**TASK REQUIREMENTS**
Copy the data exactly, pictures aside.

**DATA EXTRACTS**
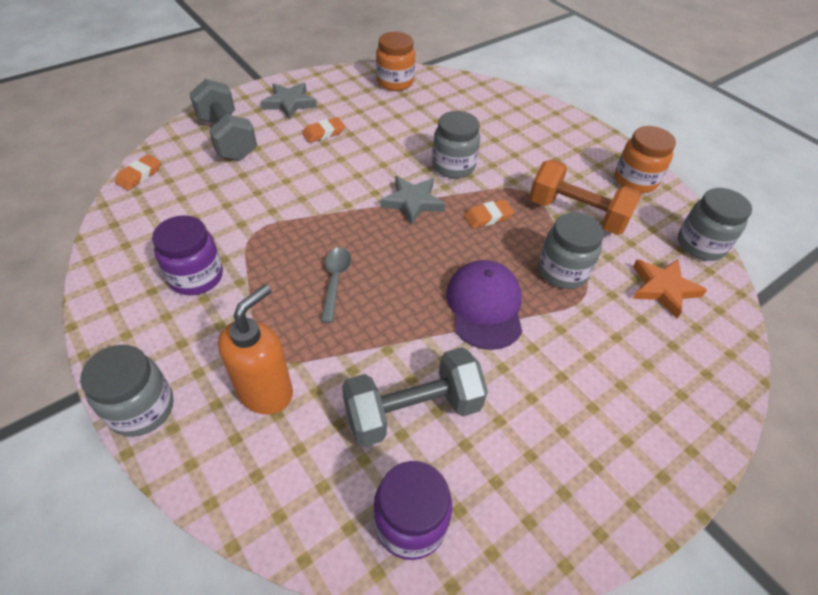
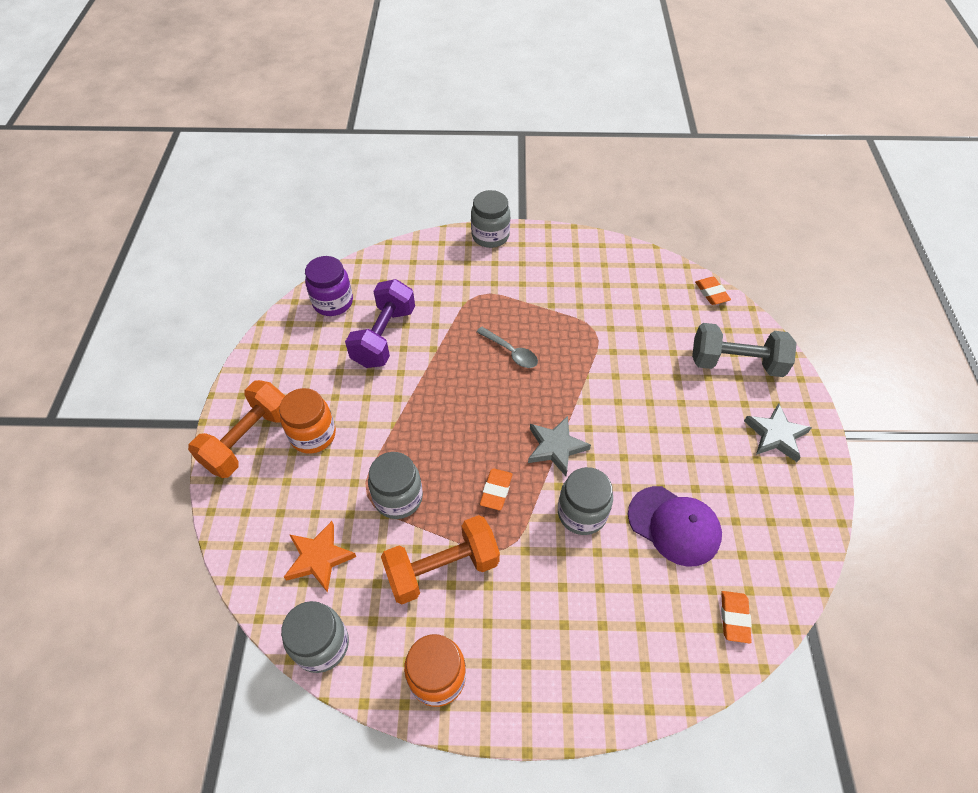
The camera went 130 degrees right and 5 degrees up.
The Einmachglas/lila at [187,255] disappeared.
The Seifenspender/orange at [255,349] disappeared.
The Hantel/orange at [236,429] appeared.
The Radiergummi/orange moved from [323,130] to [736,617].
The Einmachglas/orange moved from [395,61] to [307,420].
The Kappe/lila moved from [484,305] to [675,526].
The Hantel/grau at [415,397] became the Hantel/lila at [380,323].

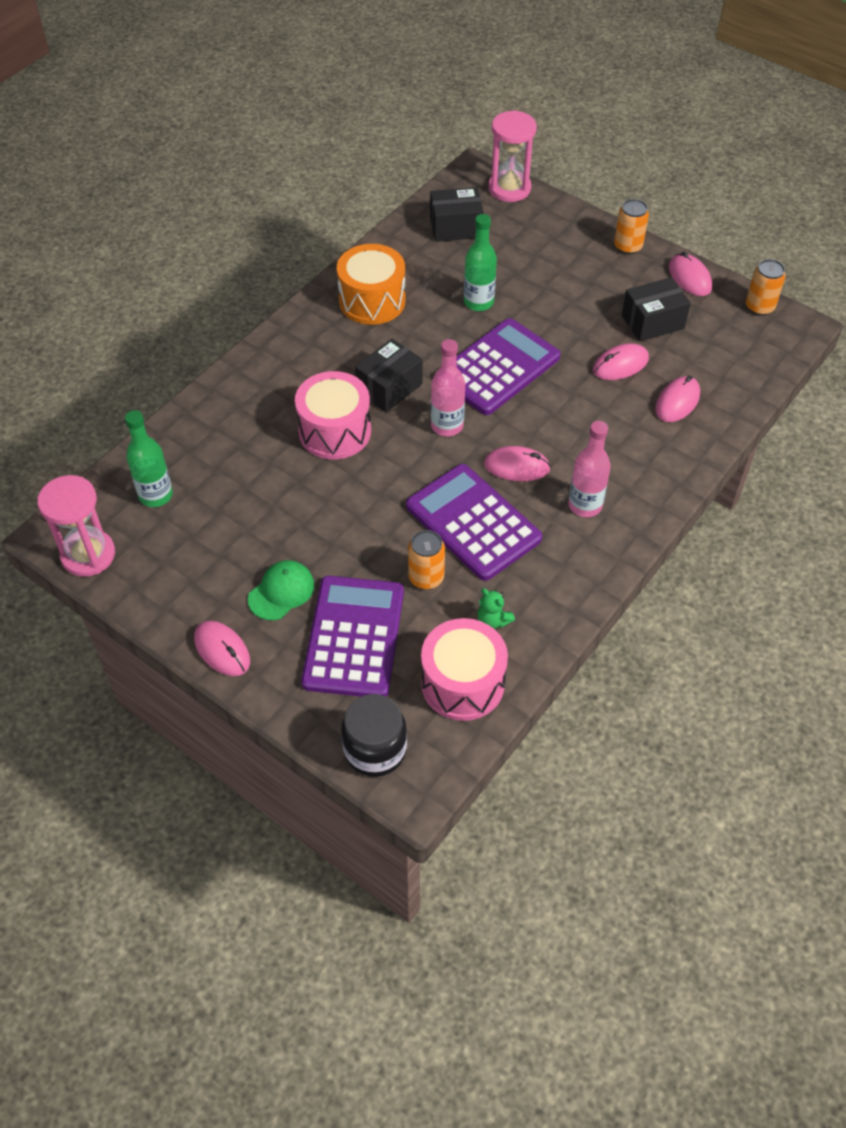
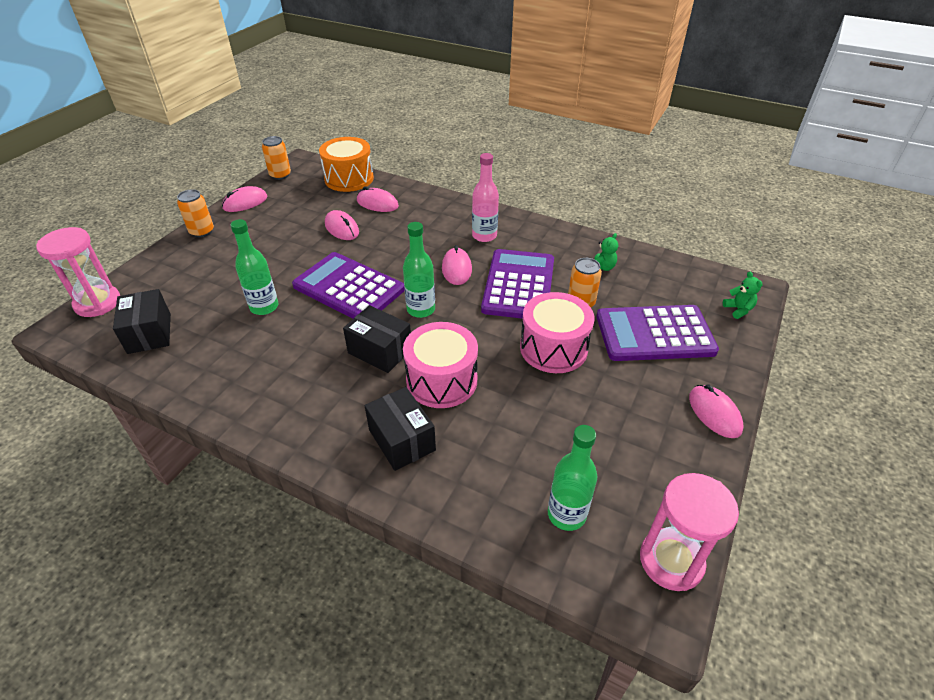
The camera went 100 degrees left and 10 degrees down.
The Kappe/grün at [281,590] disappeared.
The Trommel/orange moved from [371,284] to [346,164].
The Trommel/rosa moved from [464,669] to [557,332].
The Schachtel/schwarz moved from [656,309] to [400,429].
The Einmachglas/schwarz at [374,735] was replaced by the Teddybär/grün at [743,295].
The Flasche/rosa at [448,387] became the Flasche/grün at [419,270].
The Computermaus/rosa at [222,648] turned 60 degrees counterclockwise.
The Taschenrechner/lila at [474,522] turned 150 degrees clockwise.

**RESPONSE BOX**
The camera went 130 degrees right and 5 degrees up.
The Einmachglas/lila at [187,255] disappeared.
The Seifenspender/orange at [255,349] disappeared.
The Hantel/orange at [236,429] appeared.
The Radiergummi/orange moved from [323,130] to [736,617].
The Einmachglas/orange moved from [395,61] to [307,420].
The Kappe/lila moved from [484,305] to [675,526].
The Hantel/grau at [415,397] became the Hantel/lila at [380,323].

The camera went 100 degrees left and 10 degrees down.
The Kappe/grün at [281,590] disappeared.
The Trommel/orange moved from [371,284] to [346,164].
The Trommel/rosa moved from [464,669] to [557,332].
The Schachtel/schwarz moved from [656,309] to [400,429].
The Einmachglas/schwarz at [374,735] was replaced by the Teddybär/grün at [743,295].
The Flasche/rosa at [448,387] became the Flasche/grün at [419,270].
The Computermaus/rosa at [222,648] turned 60 degrees counterclockwise.
The Taschenrechner/lila at [474,522] turned 150 degrees clockwise.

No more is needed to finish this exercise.